TASK DESCRIPTION: Reproduce, exactly and in full, the lines from the one with "C1: 100nF (+12V, GND) -> 3.3uF (+12V, GND)" through the one with "U1 pin V-: GND -> VCC" in the data below; drop pictures.

GIVEN DATA:
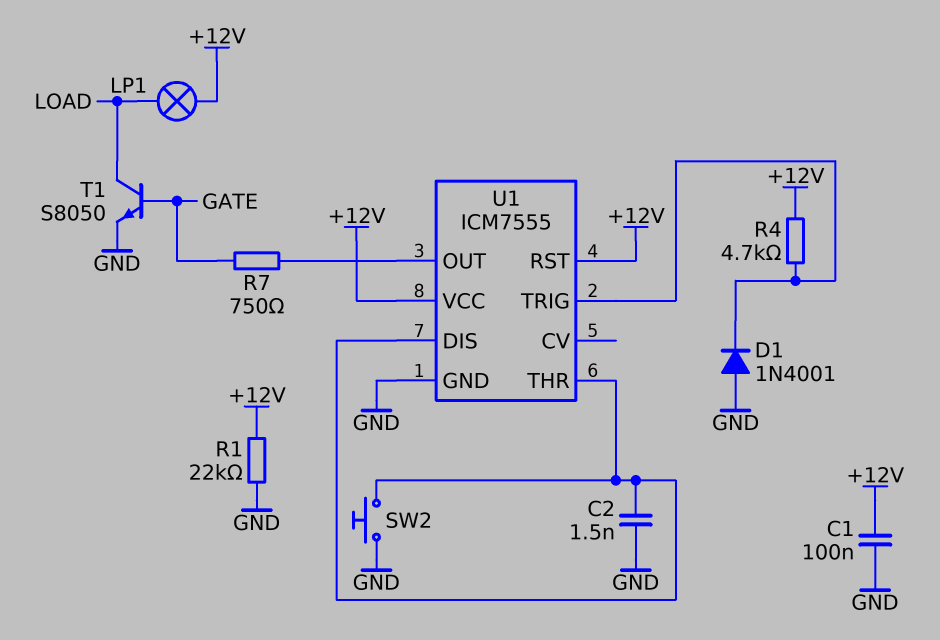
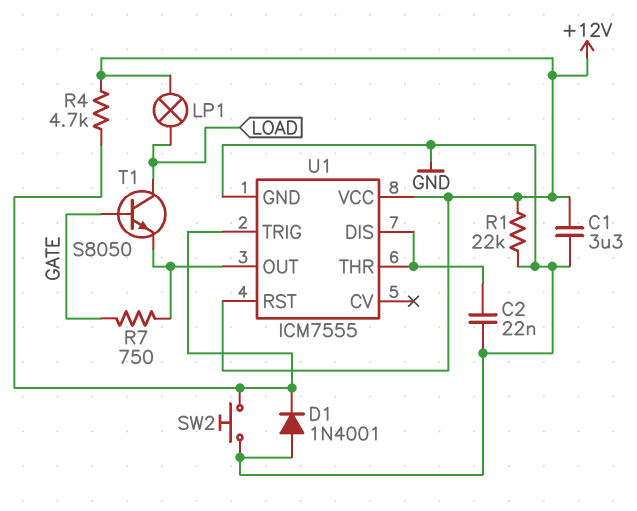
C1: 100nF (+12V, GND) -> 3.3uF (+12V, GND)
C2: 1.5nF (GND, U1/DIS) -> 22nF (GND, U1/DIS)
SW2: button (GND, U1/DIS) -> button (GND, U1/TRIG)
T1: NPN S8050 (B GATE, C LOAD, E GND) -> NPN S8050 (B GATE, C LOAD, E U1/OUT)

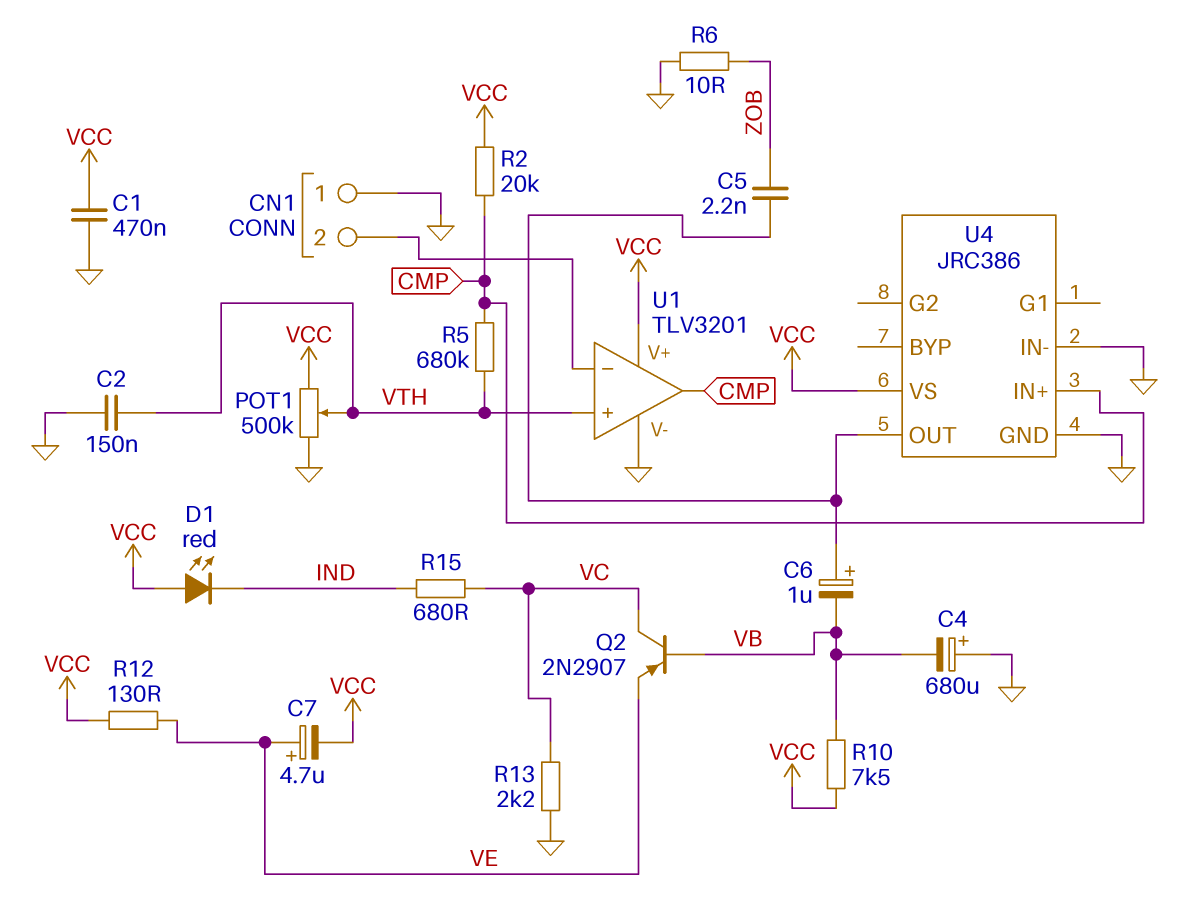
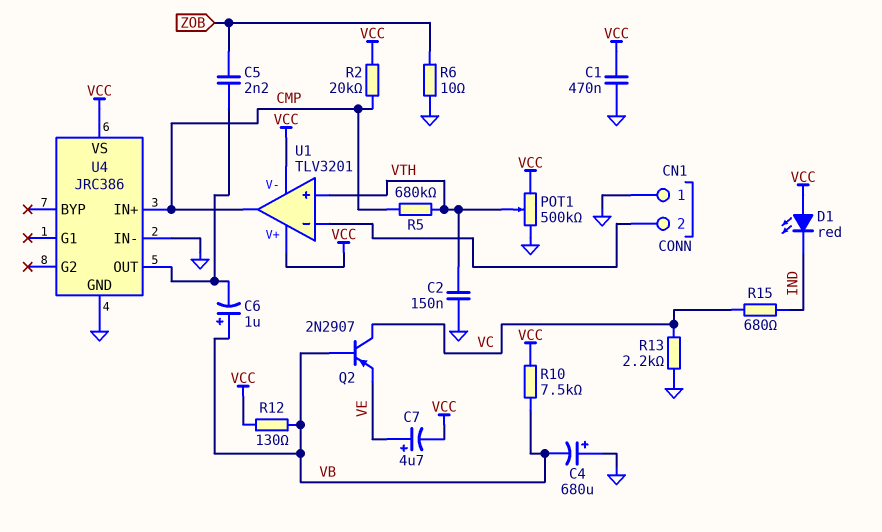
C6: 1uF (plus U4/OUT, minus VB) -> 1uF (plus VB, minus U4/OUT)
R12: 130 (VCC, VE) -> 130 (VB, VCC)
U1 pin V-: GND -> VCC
* * *
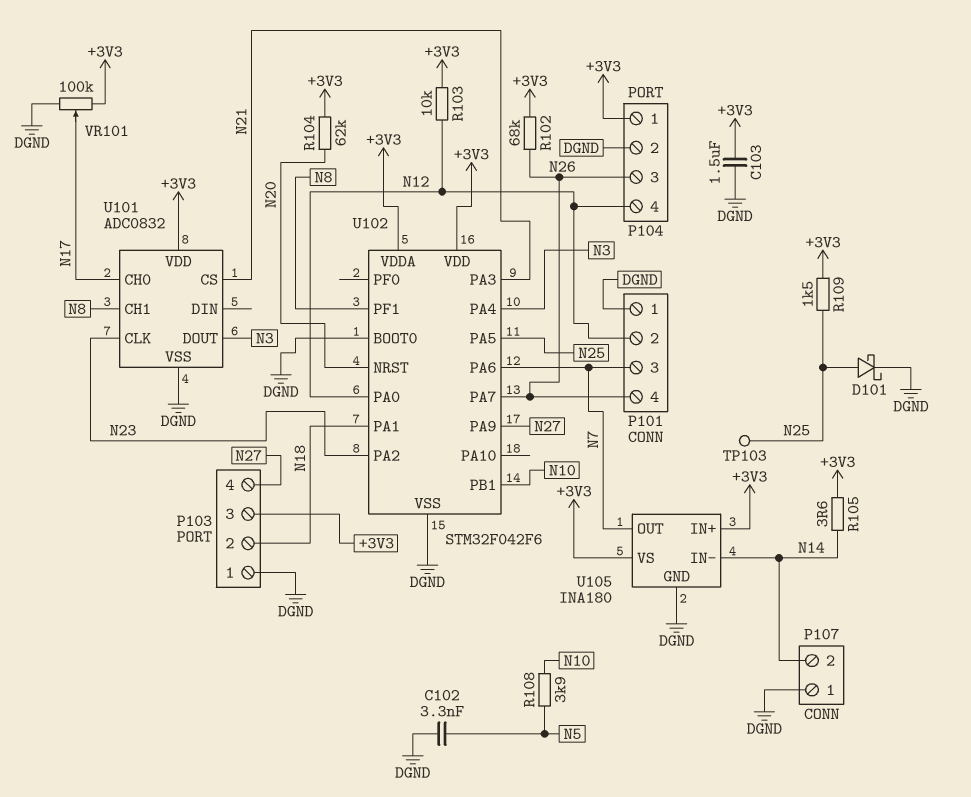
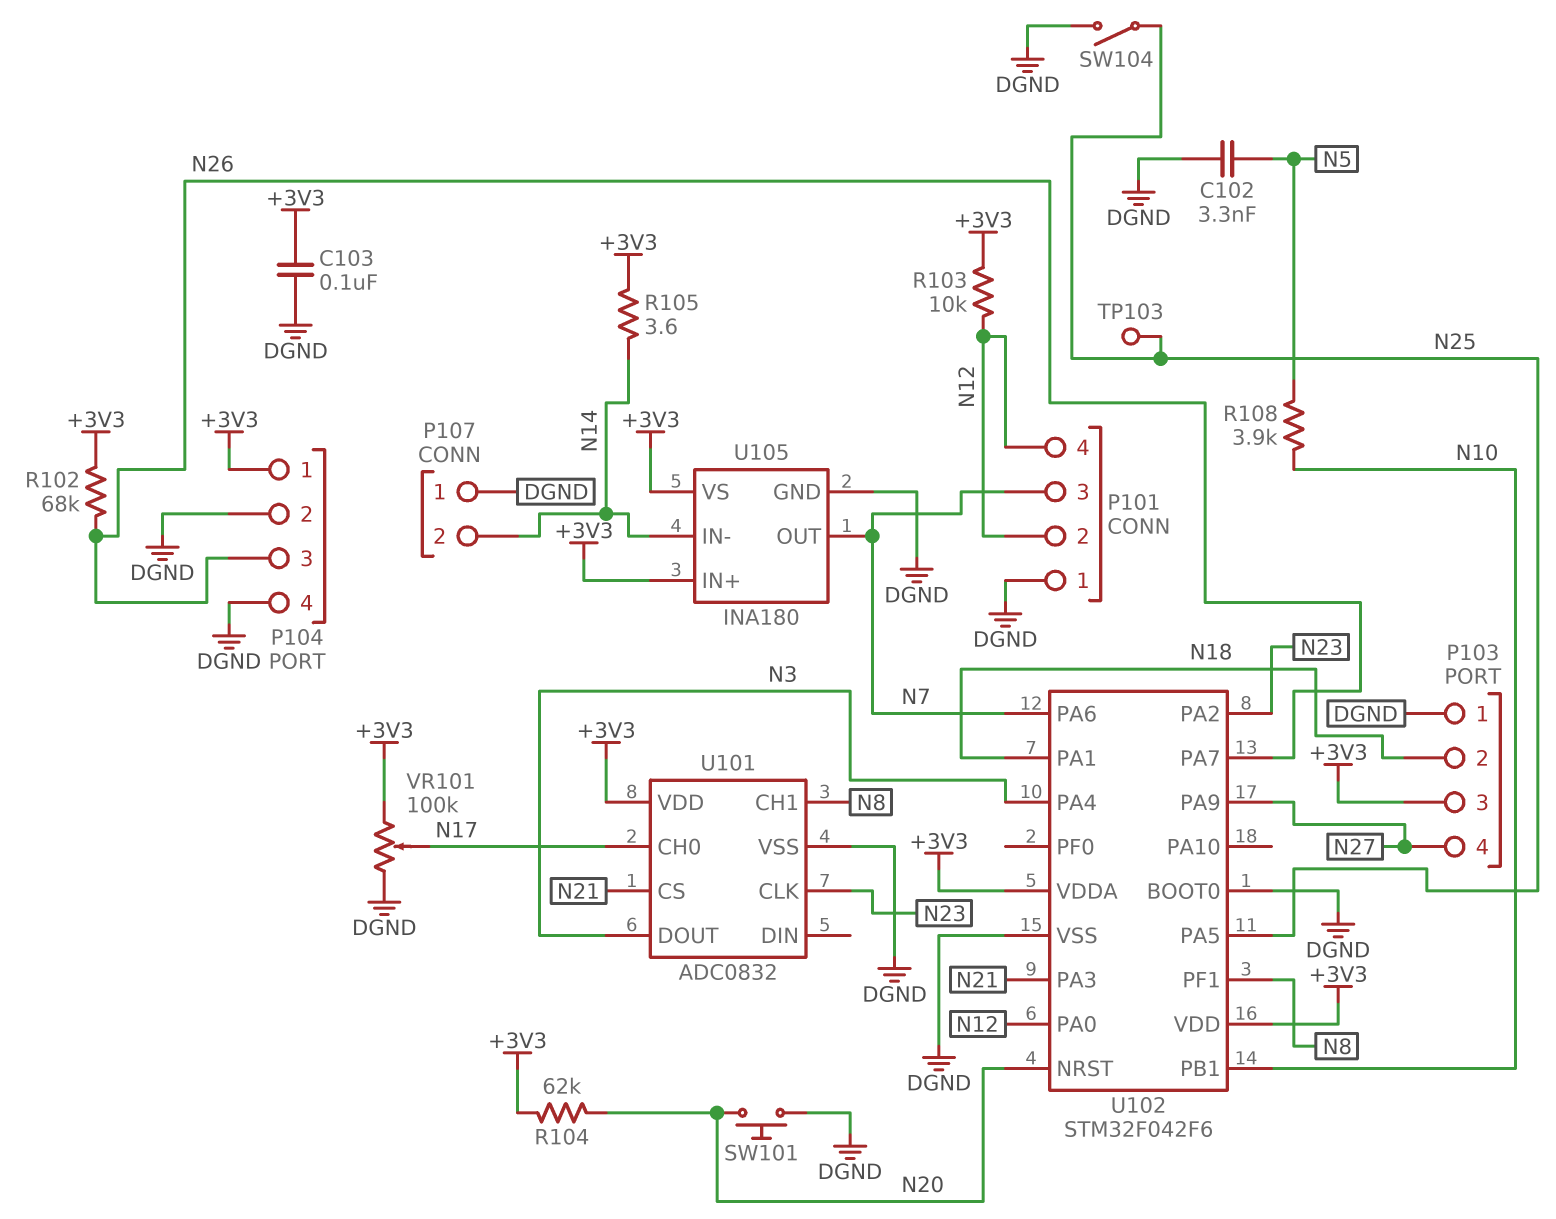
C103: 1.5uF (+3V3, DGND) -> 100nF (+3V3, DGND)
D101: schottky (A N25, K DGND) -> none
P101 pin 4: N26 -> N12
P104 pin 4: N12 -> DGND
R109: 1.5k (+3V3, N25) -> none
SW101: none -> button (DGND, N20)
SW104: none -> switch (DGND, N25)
...
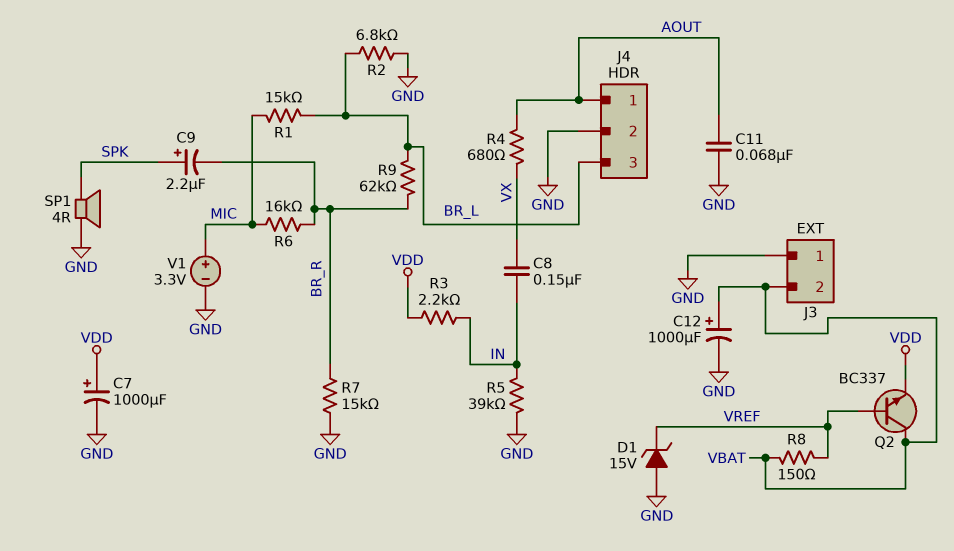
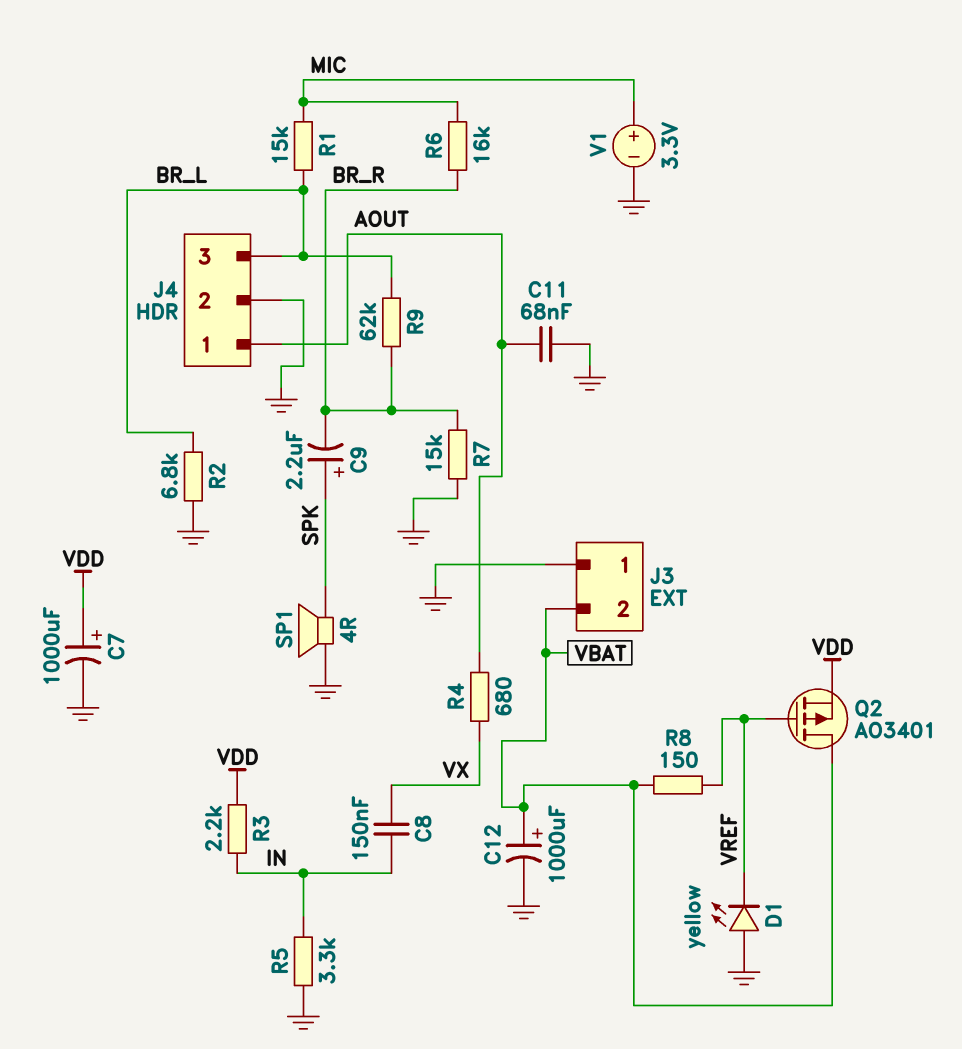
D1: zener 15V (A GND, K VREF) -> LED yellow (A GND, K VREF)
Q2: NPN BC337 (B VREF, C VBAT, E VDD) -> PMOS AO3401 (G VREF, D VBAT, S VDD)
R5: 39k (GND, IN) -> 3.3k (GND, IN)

RESULT:
C1: 100nF (+12V, GND) -> 3.3uF (+12V, GND)
C2: 1.5nF (GND, U1/DIS) -> 22nF (GND, U1/DIS)
SW2: button (GND, U1/DIS) -> button (GND, U1/TRIG)
T1: NPN S8050 (B GATE, C LOAD, E GND) -> NPN S8050 (B GATE, C LOAD, E U1/OUT)

C6: 1uF (plus U4/OUT, minus VB) -> 1uF (plus VB, minus U4/OUT)
R12: 130 (VCC, VE) -> 130 (VB, VCC)
U1 pin V-: GND -> VCC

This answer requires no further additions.